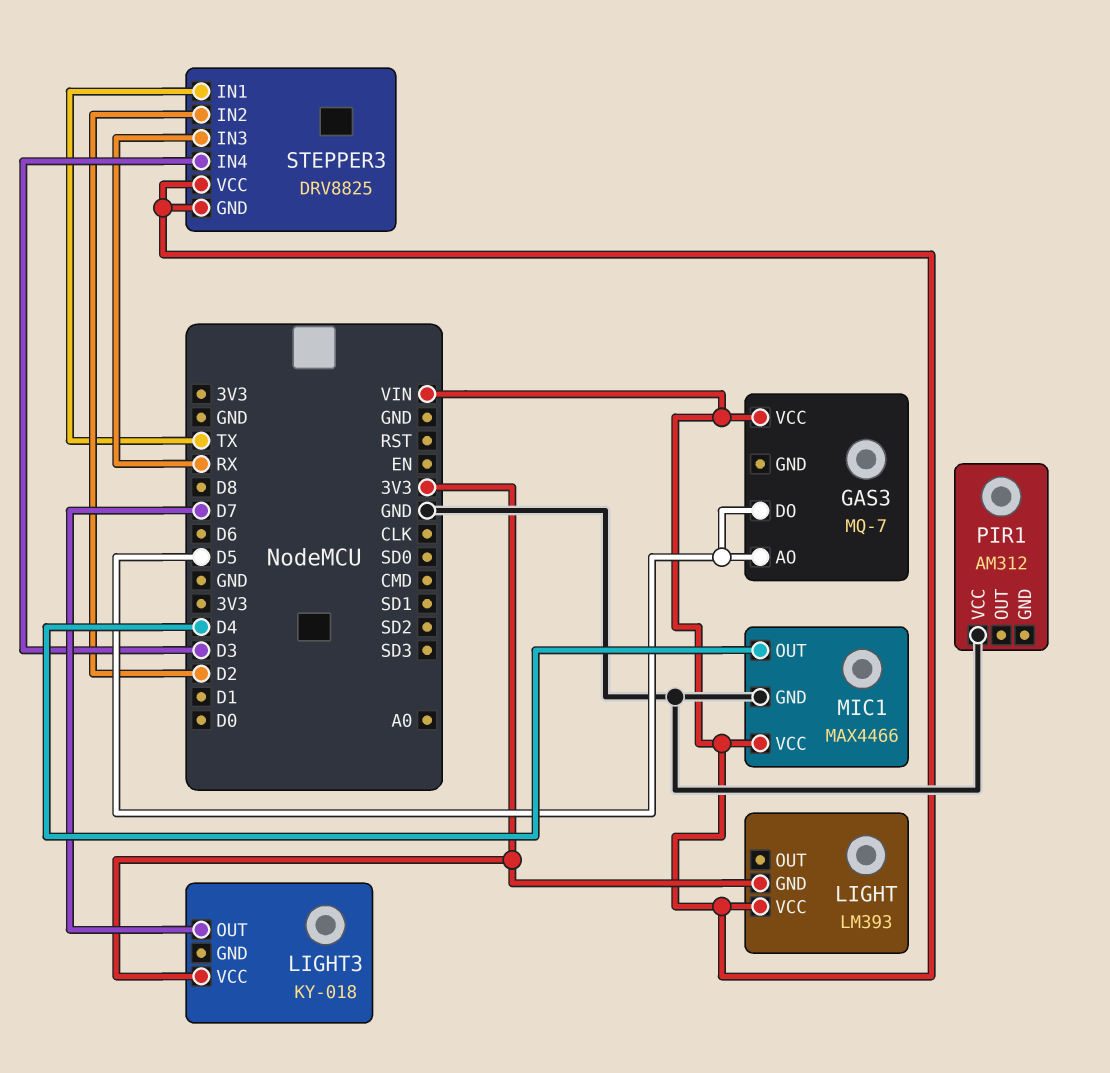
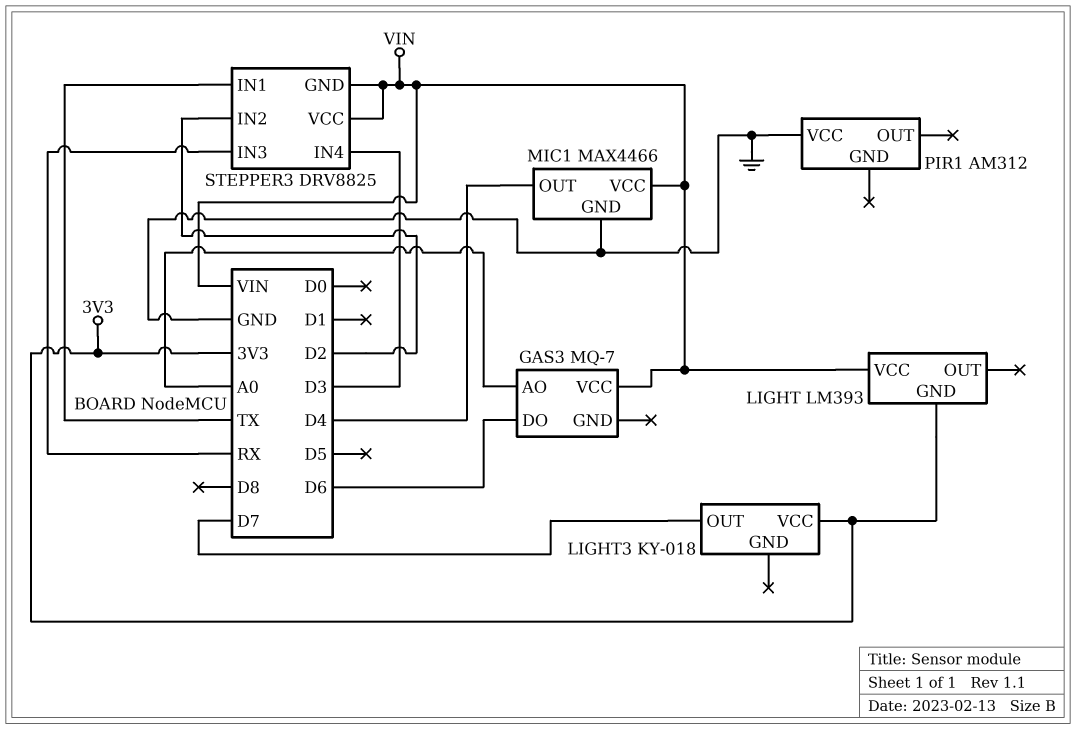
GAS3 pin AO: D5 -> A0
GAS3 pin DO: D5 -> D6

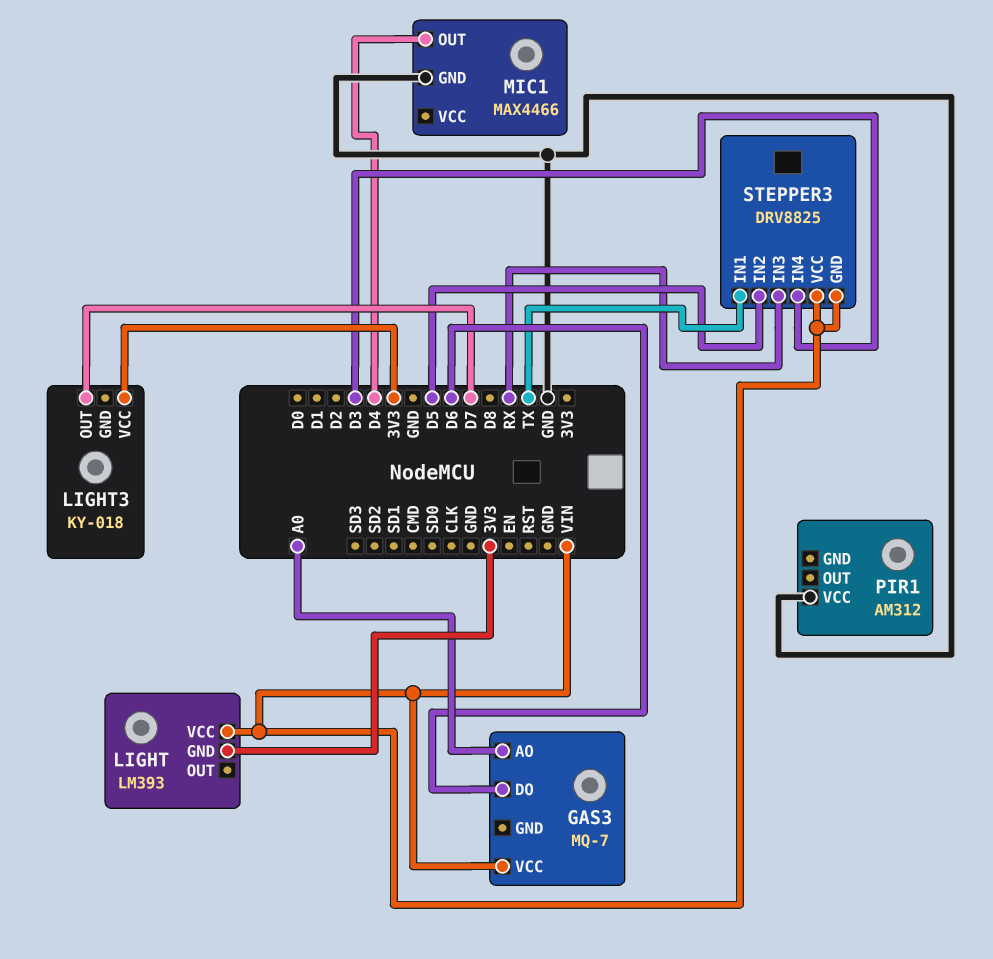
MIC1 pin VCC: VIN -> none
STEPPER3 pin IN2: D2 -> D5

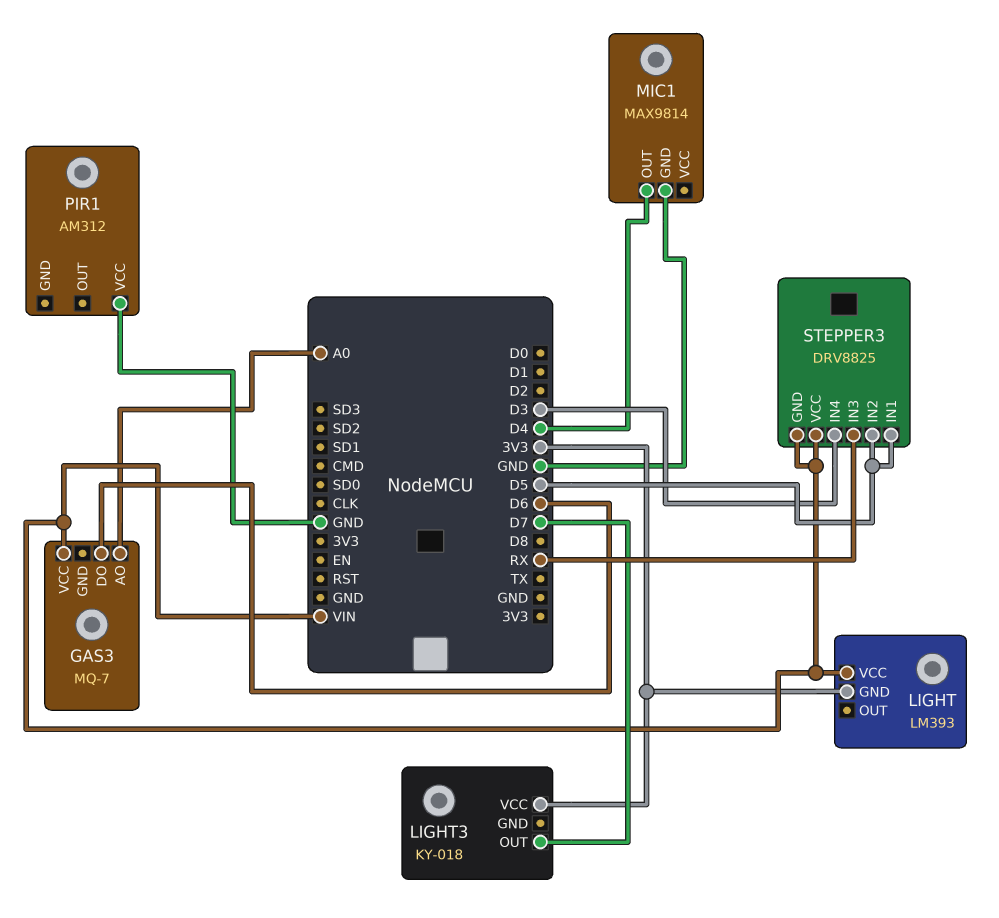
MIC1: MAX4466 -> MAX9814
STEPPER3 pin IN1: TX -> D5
==
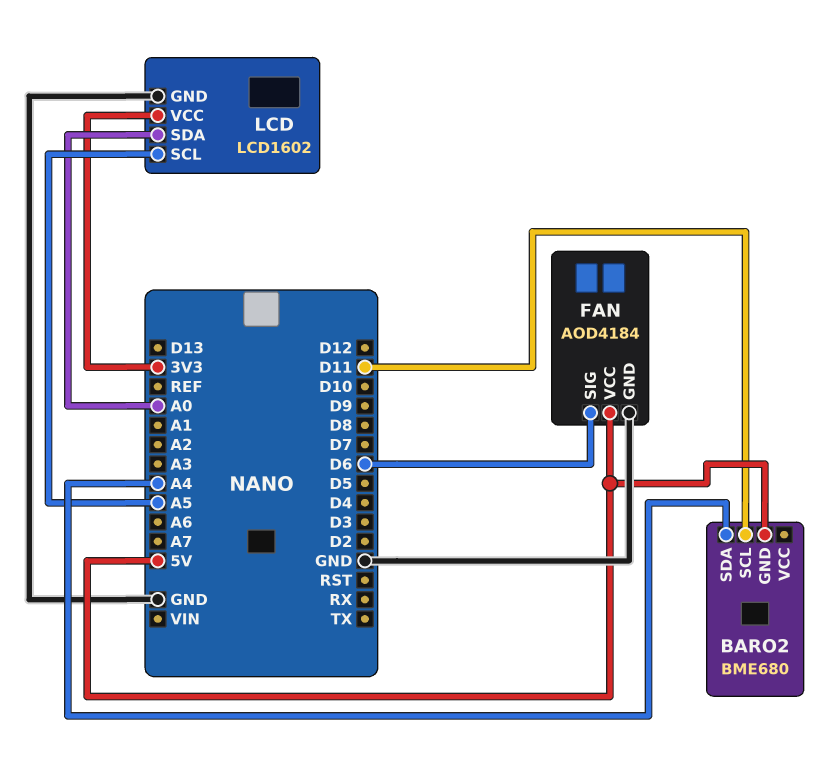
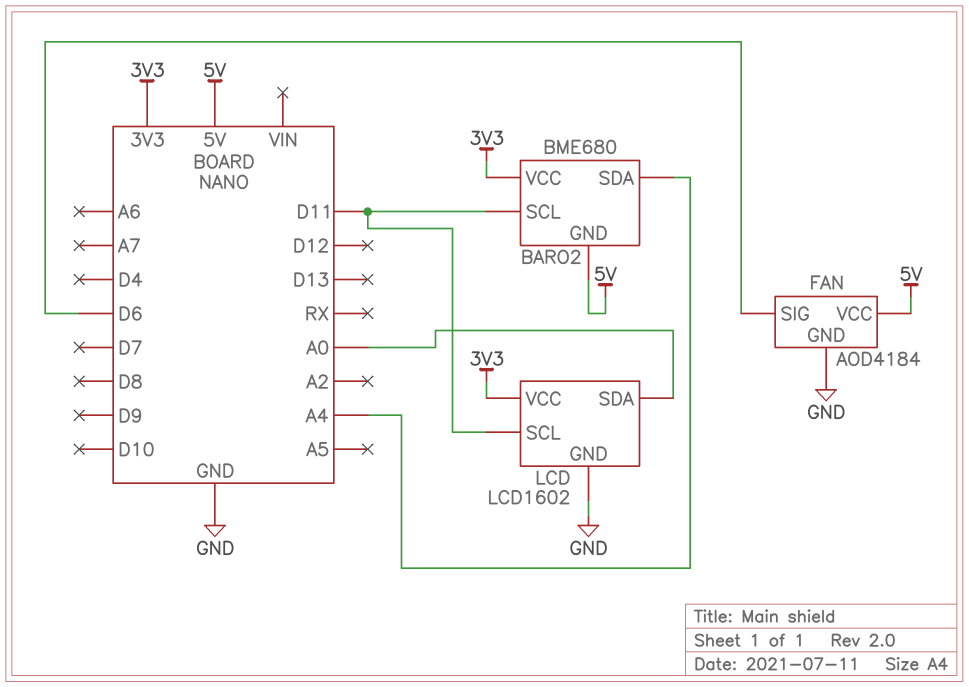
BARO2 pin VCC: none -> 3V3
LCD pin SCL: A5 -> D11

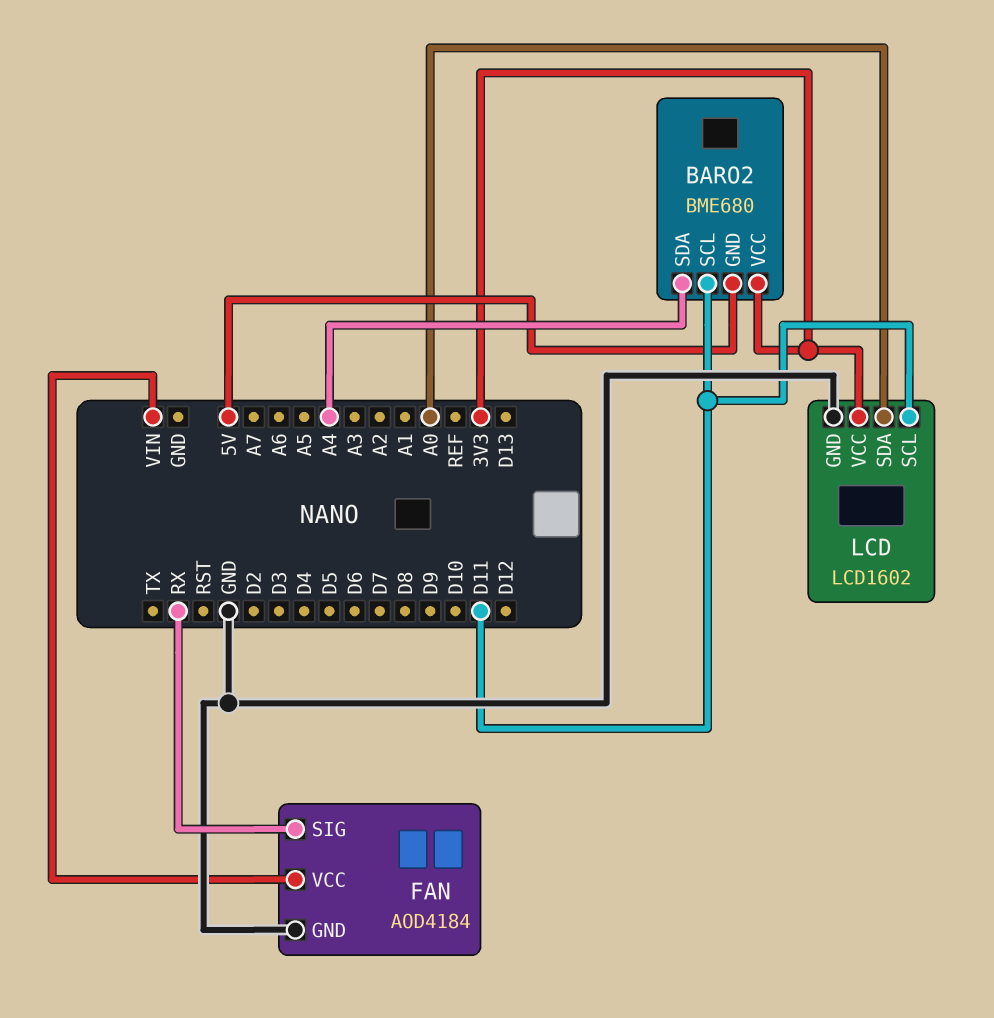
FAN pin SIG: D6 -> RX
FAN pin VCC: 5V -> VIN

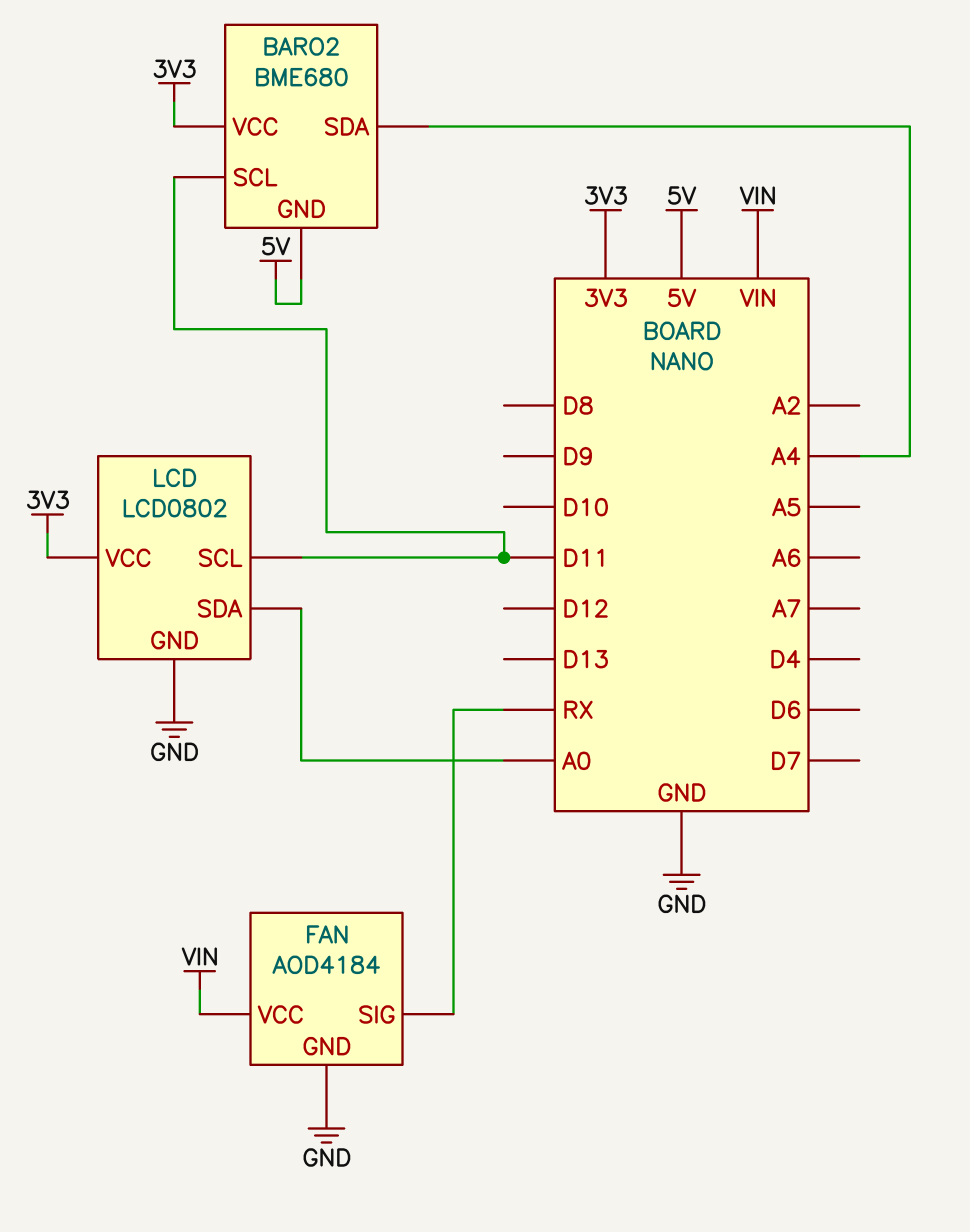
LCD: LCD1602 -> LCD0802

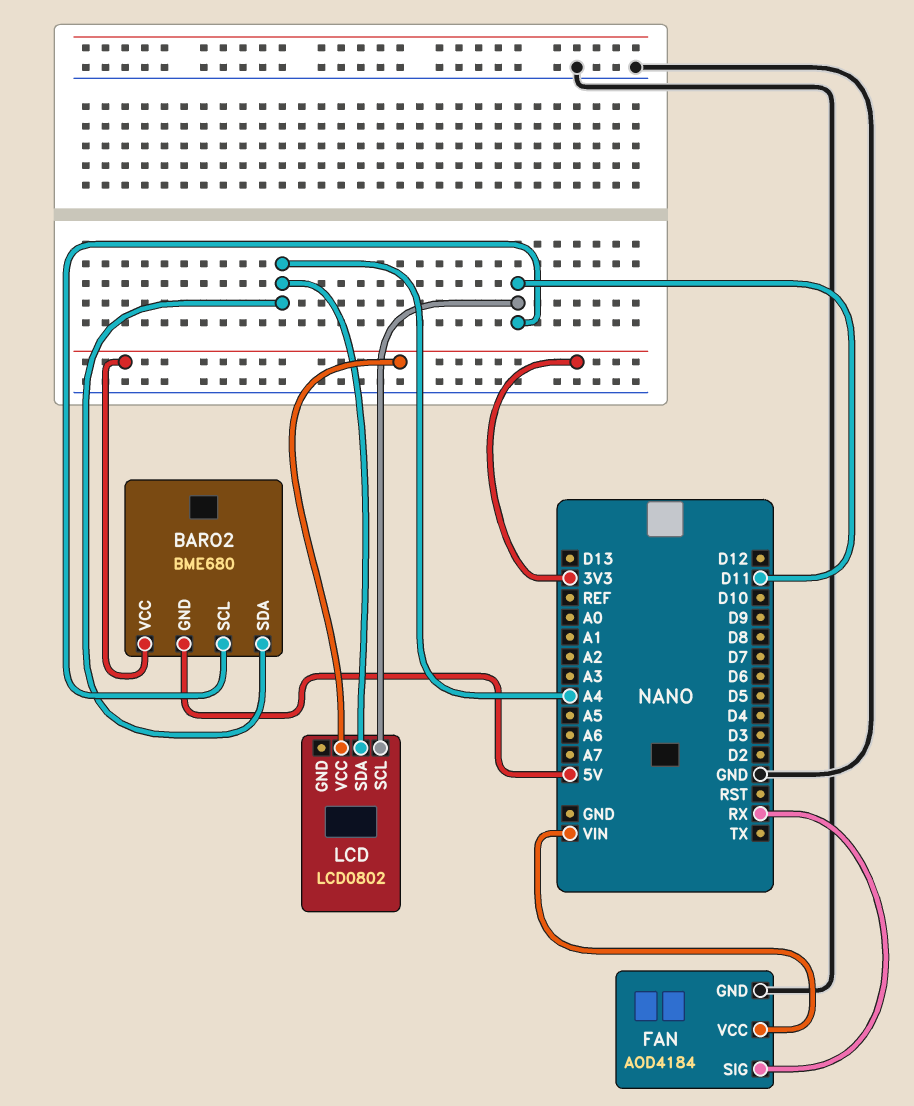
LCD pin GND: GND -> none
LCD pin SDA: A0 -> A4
* * *
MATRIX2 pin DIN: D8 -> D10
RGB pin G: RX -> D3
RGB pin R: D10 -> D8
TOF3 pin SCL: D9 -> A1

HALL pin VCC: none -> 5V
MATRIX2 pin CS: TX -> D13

WHAT THE TASK ASKS |
Using the entries above, extract exactly the lines from the one that contains "BARO2 pin VCC: none -> 3V3" through the one that contains "LCD pin SDA: A0 -> A4". Do not carry over any pictures.

RESPONSE FOR THIS EXERCISE |
BARO2 pin VCC: none -> 3V3
LCD pin SCL: A5 -> D11

FAN pin SIG: D6 -> RX
FAN pin VCC: 5V -> VIN

LCD: LCD1602 -> LCD0802

LCD pin GND: GND -> none
LCD pin SDA: A0 -> A4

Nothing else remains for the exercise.